[Dataset records]
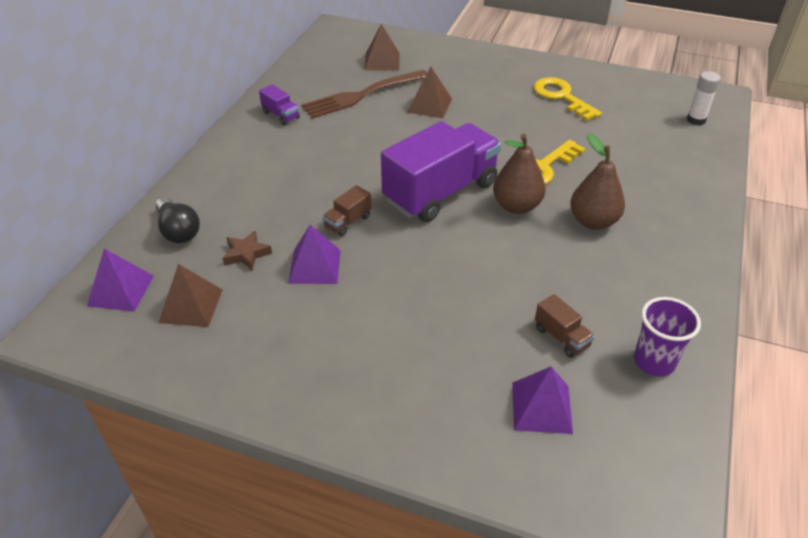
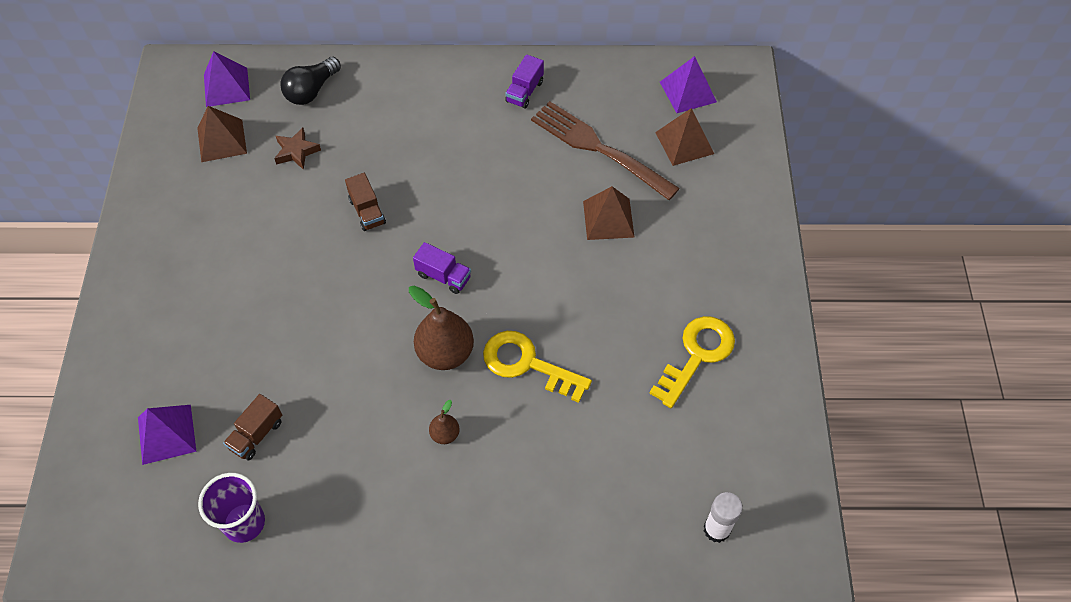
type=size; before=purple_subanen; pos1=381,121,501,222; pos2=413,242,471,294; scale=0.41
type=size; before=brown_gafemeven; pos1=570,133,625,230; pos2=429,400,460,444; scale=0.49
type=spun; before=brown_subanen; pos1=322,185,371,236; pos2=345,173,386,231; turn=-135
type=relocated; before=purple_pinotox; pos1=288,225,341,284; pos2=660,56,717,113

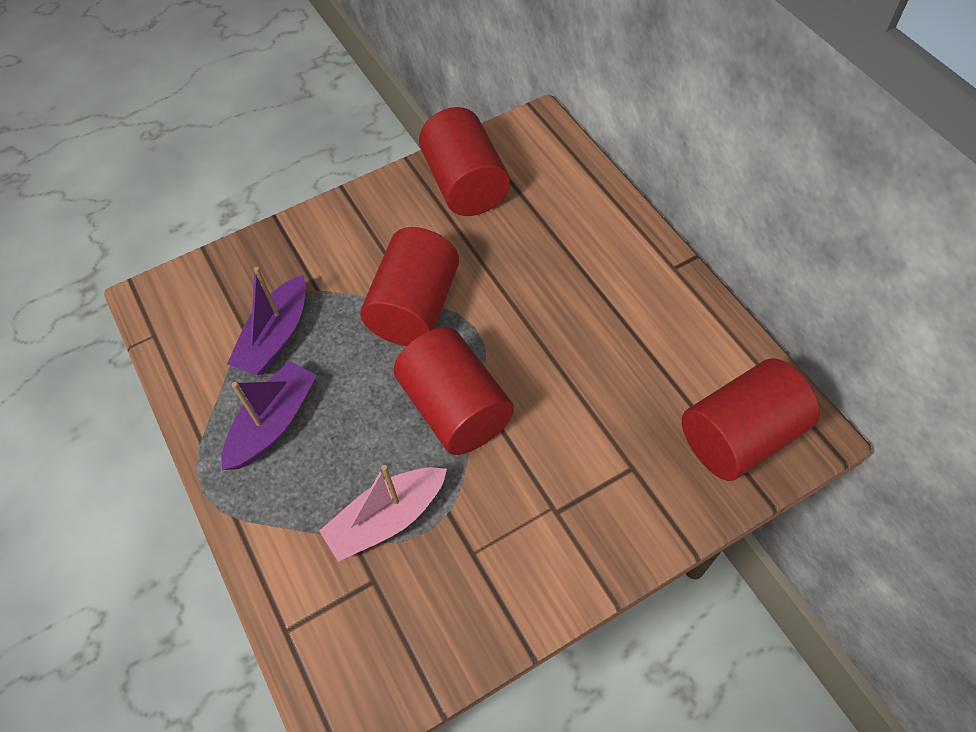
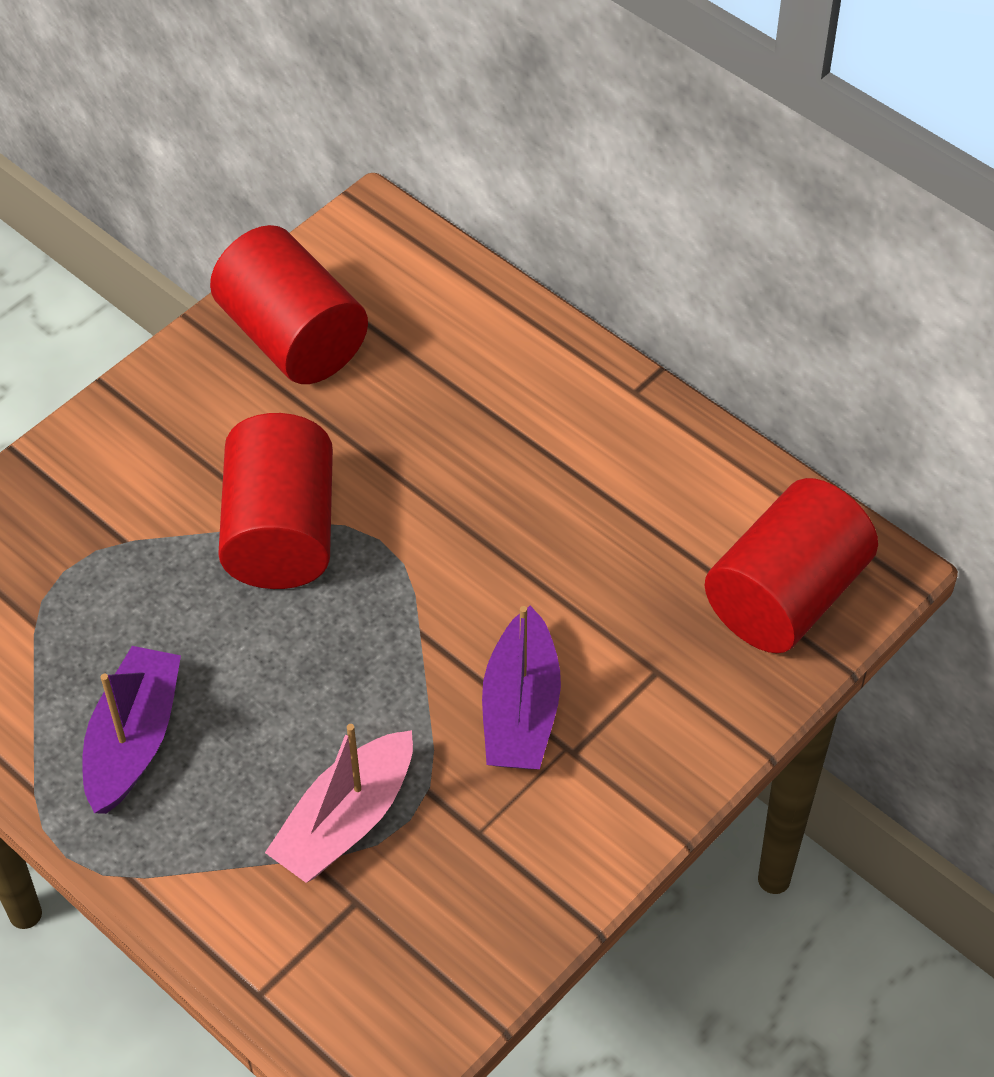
type=relocated; before=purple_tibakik; pos1=227,267,306,375; pos2=482,605,561,769
type=missing; before=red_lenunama; pos1=394,327,514,455

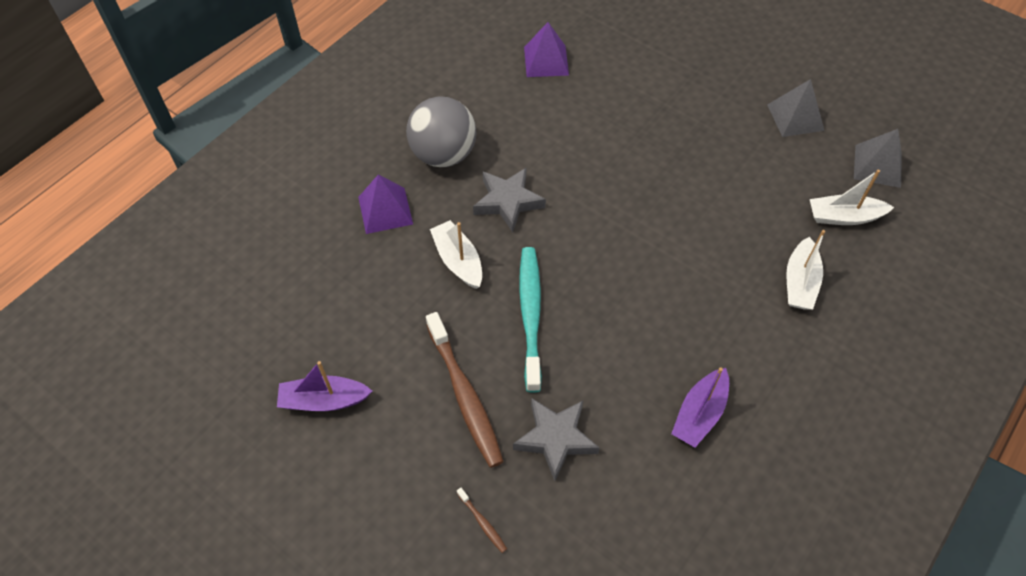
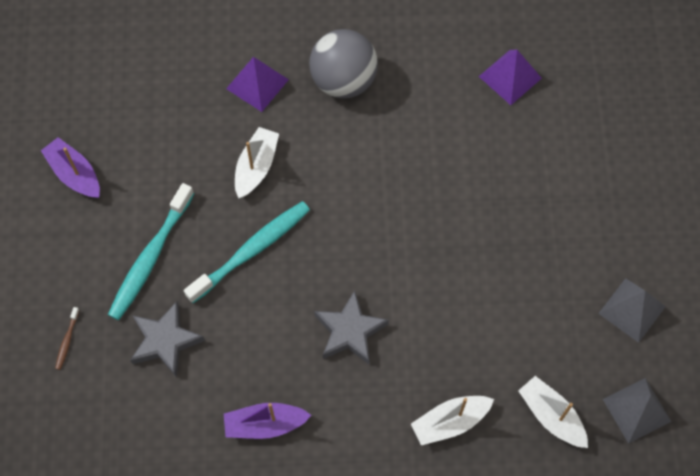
type=relocated; before=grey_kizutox; pos1=473,168,546,232; pos2=314,290,389,364
type=colour; before=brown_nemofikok; after=turquoise_nemofikok; pos1=426,312,504,468; pos2=108,183,194,320

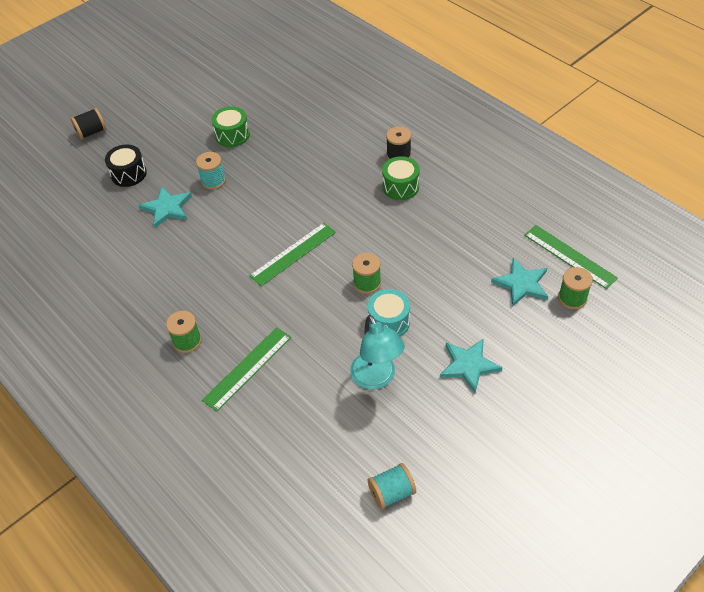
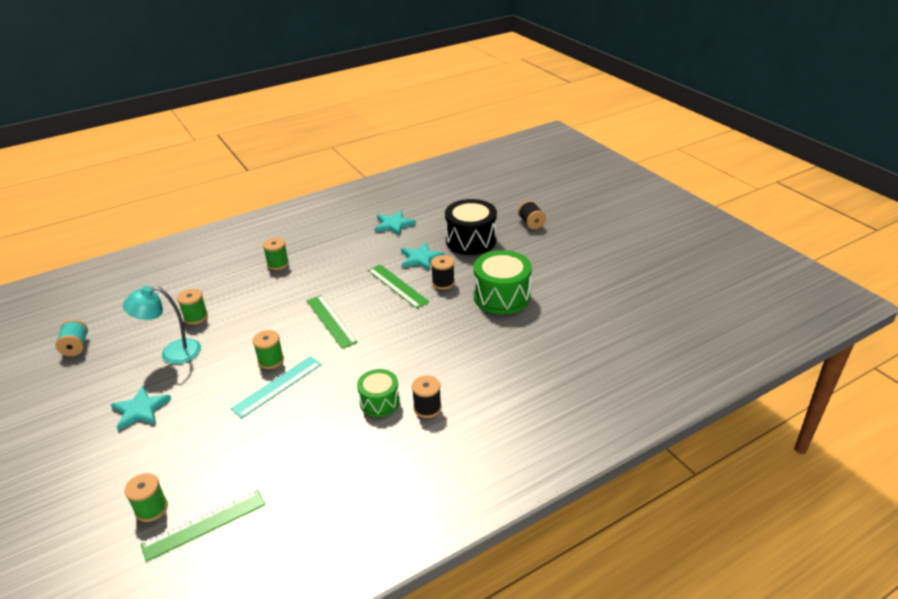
type=size; before=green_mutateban; pos1=212,106,250,147; pos2=474,250,532,314; scale=1.66
type=size; before=black_mutateban; pos1=105,144,147,187; pos2=445,199,497,255; scale=1.66
type=colour; before=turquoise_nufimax; after=black_nufimax; pos1=196,152,226,190; pos2=431,255,455,290
type=relocated; before=turquoise_kizutox; pos1=491,258,548,307; pos2=375,210,416,236
type=missing; before=turquoise_mutateban; pos1=368,289,410,337
type=relocated; before=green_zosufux; pos1=202,327,291,412; pos2=368,264,430,309
type=appeared; after=green_nufimax; pos2=177,289,208,325
type=appeared; after=turquoise_zosufux; pos2=231,356,322,418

**BRIEF**
Set the entries down again exactly. Do not include the images.

**EXERCISE RESULT**
type=size; before=purple_subanen; pos1=381,121,501,222; pos2=413,242,471,294; scale=0.41
type=size; before=brown_gafemeven; pos1=570,133,625,230; pos2=429,400,460,444; scale=0.49
type=spun; before=brown_subanen; pos1=322,185,371,236; pos2=345,173,386,231; turn=-135
type=relocated; before=purple_pinotox; pos1=288,225,341,284; pos2=660,56,717,113

type=relocated; before=purple_tibakik; pos1=227,267,306,375; pos2=482,605,561,769
type=missing; before=red_lenunama; pos1=394,327,514,455

type=relocated; before=grey_kizutox; pos1=473,168,546,232; pos2=314,290,389,364
type=colour; before=brown_nemofikok; after=turquoise_nemofikok; pos1=426,312,504,468; pos2=108,183,194,320

type=size; before=green_mutateban; pos1=212,106,250,147; pos2=474,250,532,314; scale=1.66
type=size; before=black_mutateban; pos1=105,144,147,187; pos2=445,199,497,255; scale=1.66
type=colour; before=turquoise_nufimax; after=black_nufimax; pos1=196,152,226,190; pos2=431,255,455,290
type=relocated; before=turquoise_kizutox; pos1=491,258,548,307; pos2=375,210,416,236
type=missing; before=turquoise_mutateban; pos1=368,289,410,337
type=relocated; before=green_zosufux; pos1=202,327,291,412; pos2=368,264,430,309
type=appeared; after=green_nufimax; pos2=177,289,208,325
type=appeared; after=turquoise_zosufux; pos2=231,356,322,418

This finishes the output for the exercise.